[Instructions to follow]
Find "C105: 1uF (plus" in the records that follow; print that line and each subsequent line through the last one, verbatim and with nothing added.

+ + +

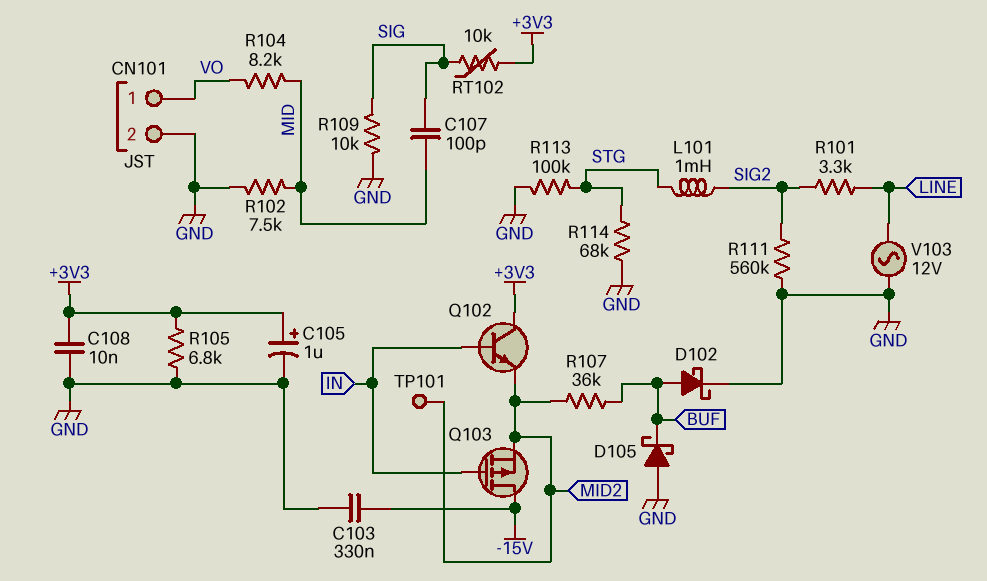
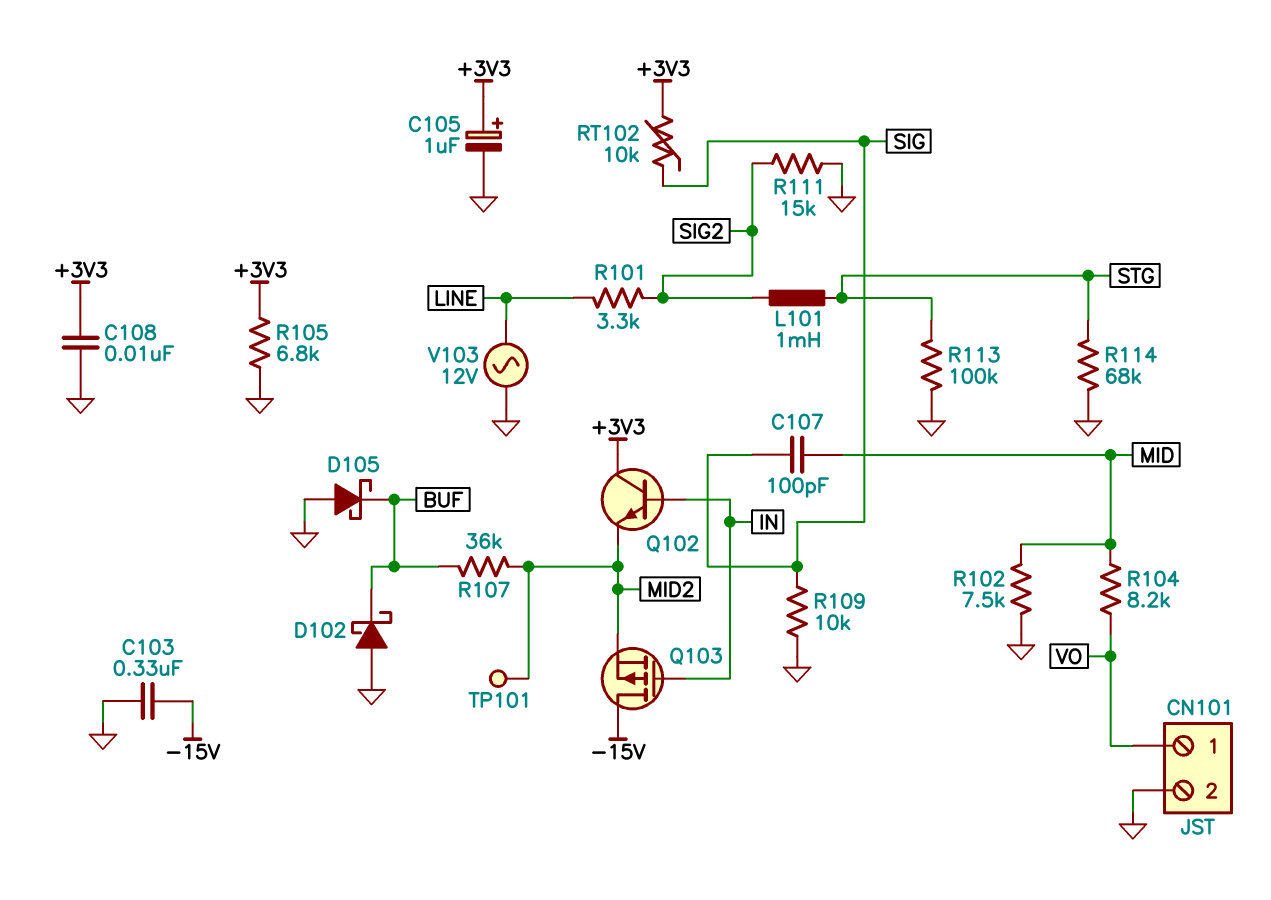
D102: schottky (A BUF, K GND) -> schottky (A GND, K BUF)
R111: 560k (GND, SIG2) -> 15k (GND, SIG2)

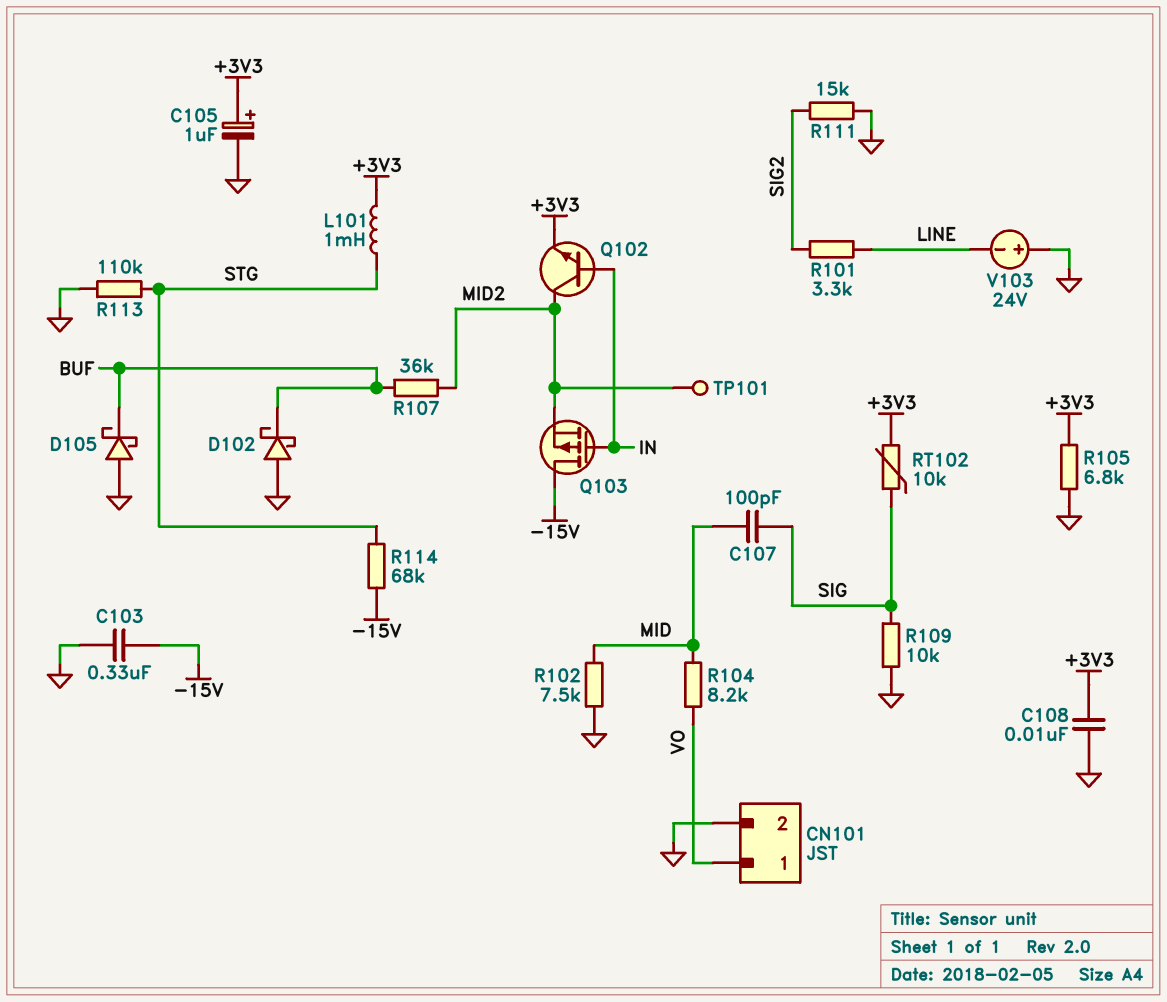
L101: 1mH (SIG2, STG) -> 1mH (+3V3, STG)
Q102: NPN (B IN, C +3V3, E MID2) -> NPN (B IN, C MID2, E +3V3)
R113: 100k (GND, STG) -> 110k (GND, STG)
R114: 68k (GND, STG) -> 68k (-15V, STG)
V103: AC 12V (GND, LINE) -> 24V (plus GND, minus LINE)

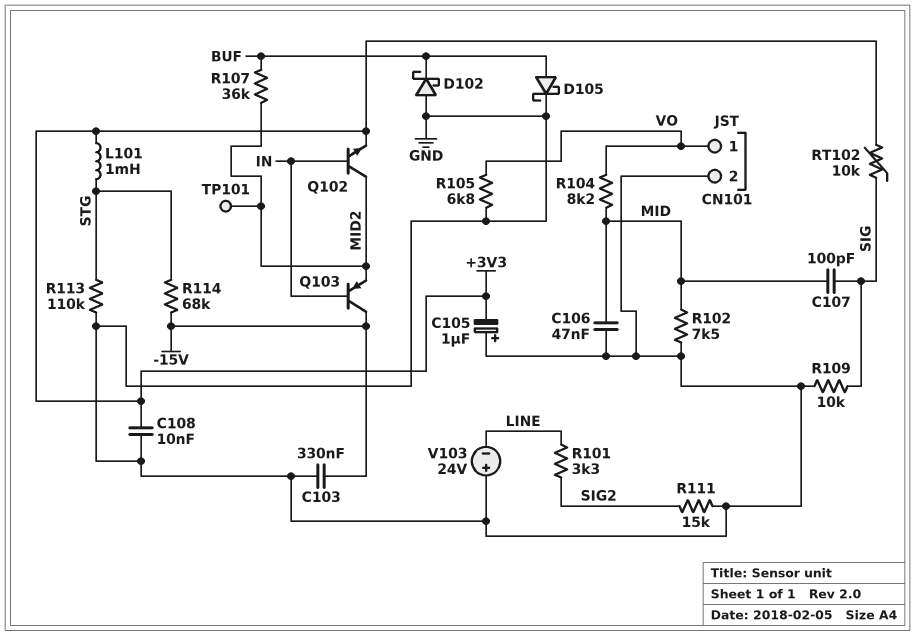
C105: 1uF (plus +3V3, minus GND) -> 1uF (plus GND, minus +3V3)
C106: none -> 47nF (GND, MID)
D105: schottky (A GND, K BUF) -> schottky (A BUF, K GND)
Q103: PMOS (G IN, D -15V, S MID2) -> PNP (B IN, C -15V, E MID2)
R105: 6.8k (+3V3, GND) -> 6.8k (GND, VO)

+ + +

[Completed task]
C105: 1uF (plus +3V3, minus GND) -> 1uF (plus GND, minus +3V3)
C106: none -> 47nF (GND, MID)
D105: schottky (A GND, K BUF) -> schottky (A BUF, K GND)
Q103: PMOS (G IN, D -15V, S MID2) -> PNP (B IN, C -15V, E MID2)
R105: 6.8k (+3V3, GND) -> 6.8k (GND, VO)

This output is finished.